▸ **TASK STATEMENT**
Your answer should be the lines below from the one with "grey brick E2" to the one with "black brick G3:G4", both included, given again exactly and with nothing added.

▸ **RECORDS SHOWN**

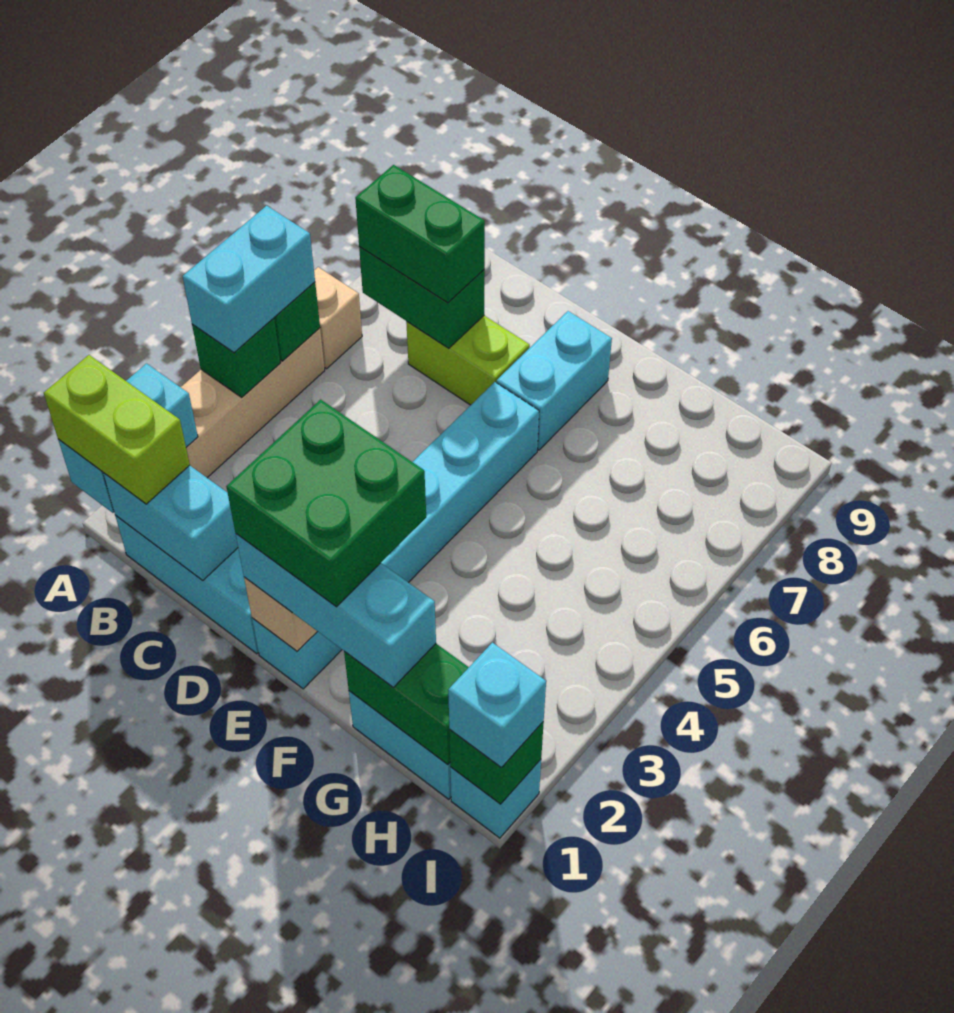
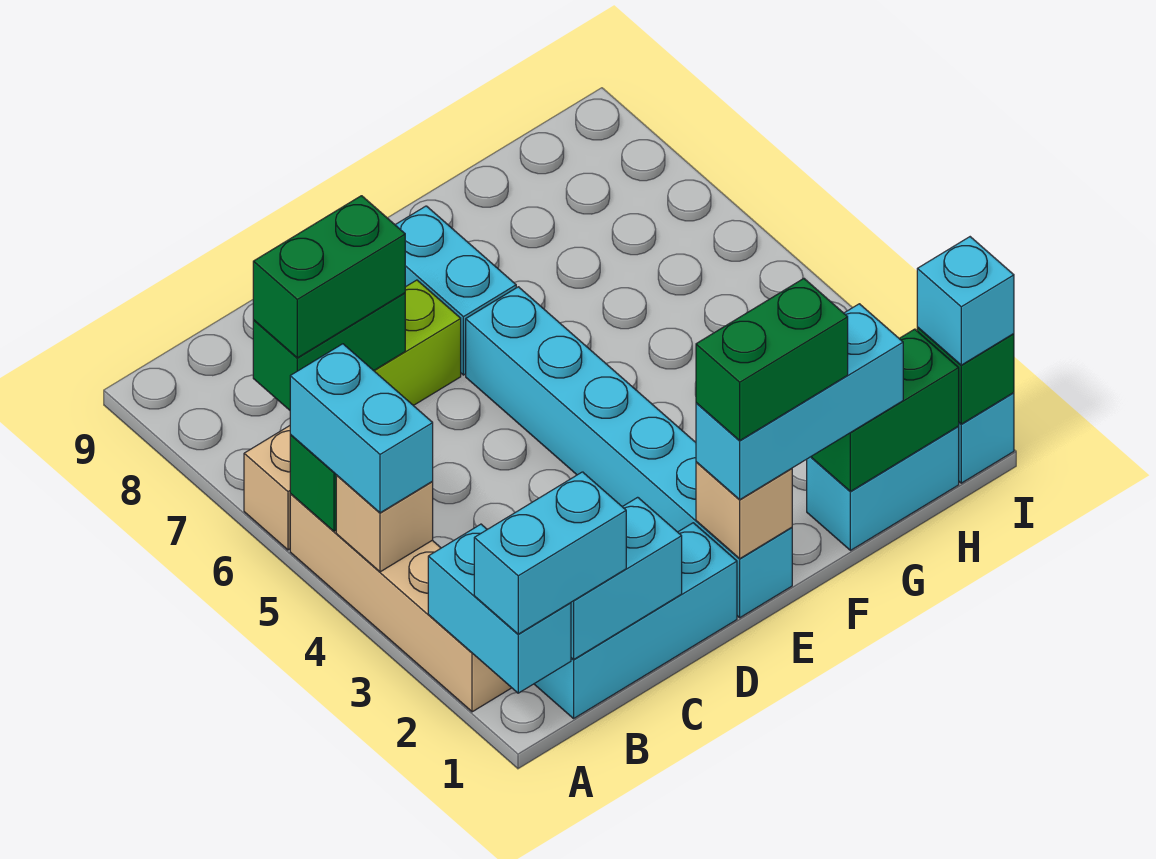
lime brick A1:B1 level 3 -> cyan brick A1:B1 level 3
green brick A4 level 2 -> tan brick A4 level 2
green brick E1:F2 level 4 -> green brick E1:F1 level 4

==

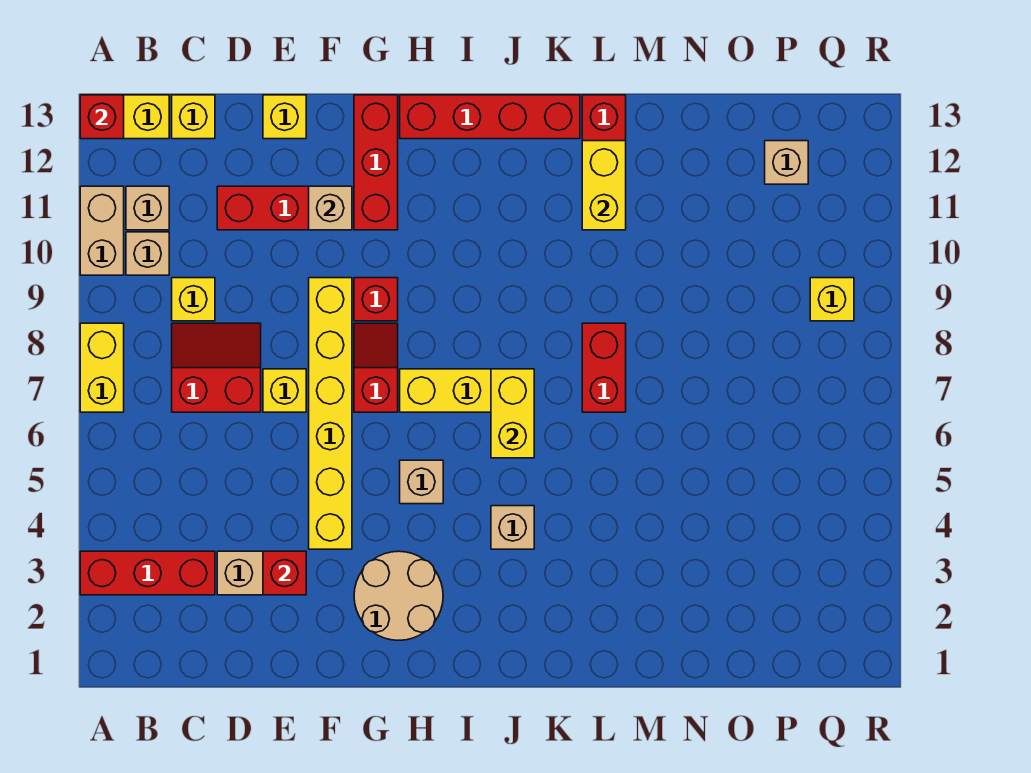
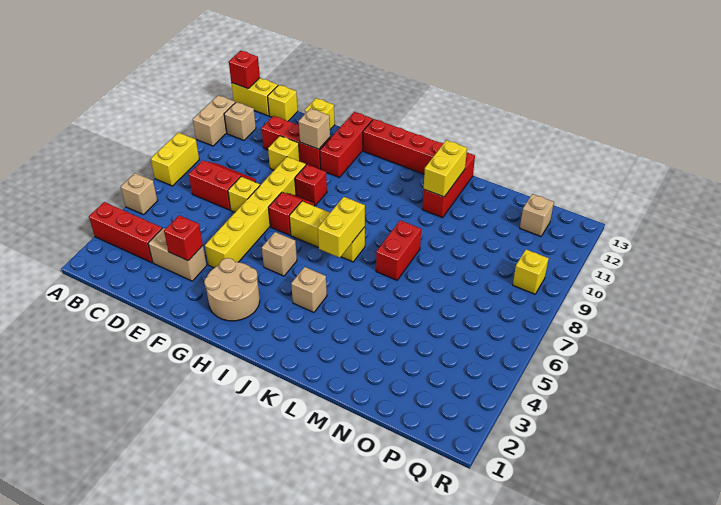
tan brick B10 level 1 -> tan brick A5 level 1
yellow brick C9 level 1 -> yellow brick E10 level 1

--

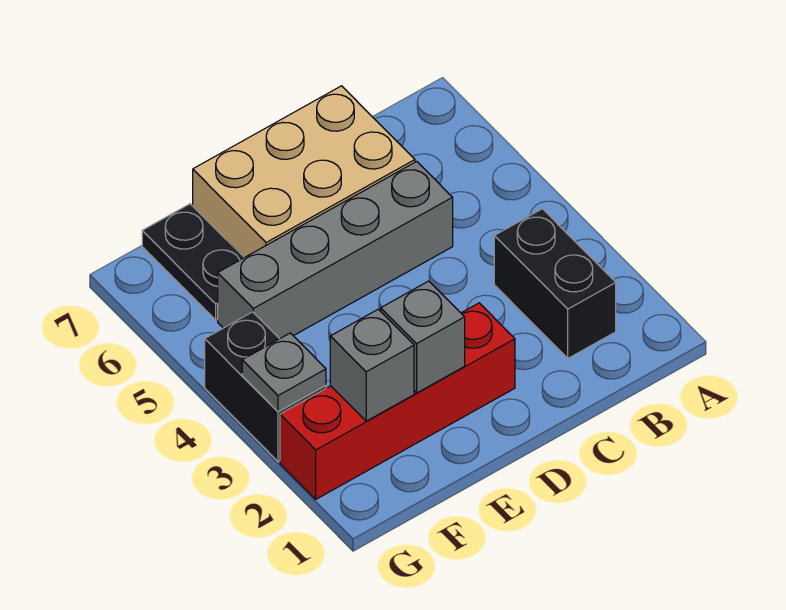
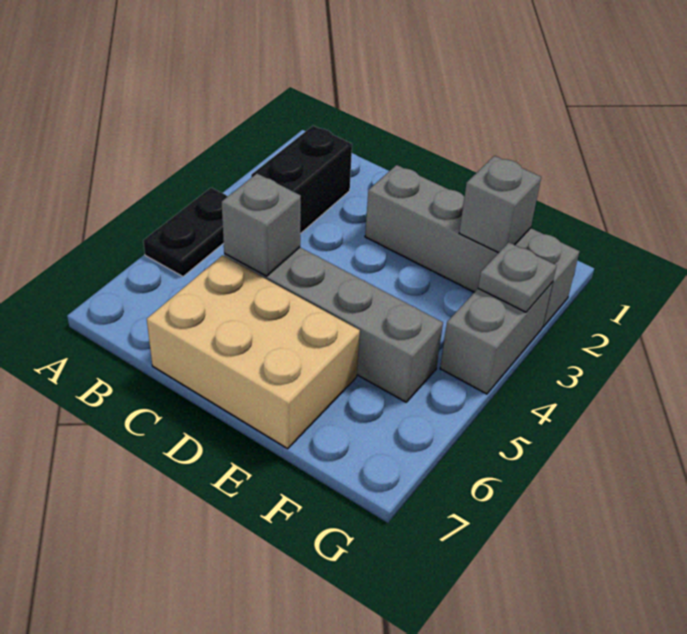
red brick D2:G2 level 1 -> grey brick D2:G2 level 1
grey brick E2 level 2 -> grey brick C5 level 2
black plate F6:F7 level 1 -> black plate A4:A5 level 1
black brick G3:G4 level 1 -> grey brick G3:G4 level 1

▸ **OUTPUT OF THE TASK**
grey brick E2 level 2 -> grey brick C5 level 2
black plate F6:F7 level 1 -> black plate A4:A5 level 1
black brick G3:G4 level 1 -> grey brick G3:G4 level 1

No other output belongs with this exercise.